### WHAT IS EXPECTED
Search the records below for "P3 pin 1: +3V3 -> DGND". Return that line and all remaining lines exactly.

(Before-and-after change data)
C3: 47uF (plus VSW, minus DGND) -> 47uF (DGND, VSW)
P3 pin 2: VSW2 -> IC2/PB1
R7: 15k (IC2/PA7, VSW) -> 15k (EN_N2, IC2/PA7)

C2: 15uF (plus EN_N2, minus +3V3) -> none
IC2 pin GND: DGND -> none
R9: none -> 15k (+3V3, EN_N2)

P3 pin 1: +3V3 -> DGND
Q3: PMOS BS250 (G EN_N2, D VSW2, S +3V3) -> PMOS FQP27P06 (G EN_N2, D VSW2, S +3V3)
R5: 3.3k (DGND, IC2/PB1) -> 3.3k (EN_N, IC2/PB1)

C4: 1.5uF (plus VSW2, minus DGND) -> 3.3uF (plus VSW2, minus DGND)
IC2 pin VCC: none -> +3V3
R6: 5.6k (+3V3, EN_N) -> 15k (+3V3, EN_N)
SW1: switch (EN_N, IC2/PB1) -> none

### OUTPUT OF THE TASK
P3 pin 1: +3V3 -> DGND
Q3: PMOS BS250 (G EN_N2, D VSW2, S +3V3) -> PMOS FQP27P06 (G EN_N2, D VSW2, S +3V3)
R5: 3.3k (DGND, IC2/PB1) -> 3.3k (EN_N, IC2/PB1)

C4: 1.5uF (plus VSW2, minus DGND) -> 3.3uF (plus VSW2, minus DGND)
IC2 pin VCC: none -> +3V3
R6: 5.6k (+3V3, EN_N) -> 15k (+3V3, EN_N)
SW1: switch (EN_N, IC2/PB1) -> none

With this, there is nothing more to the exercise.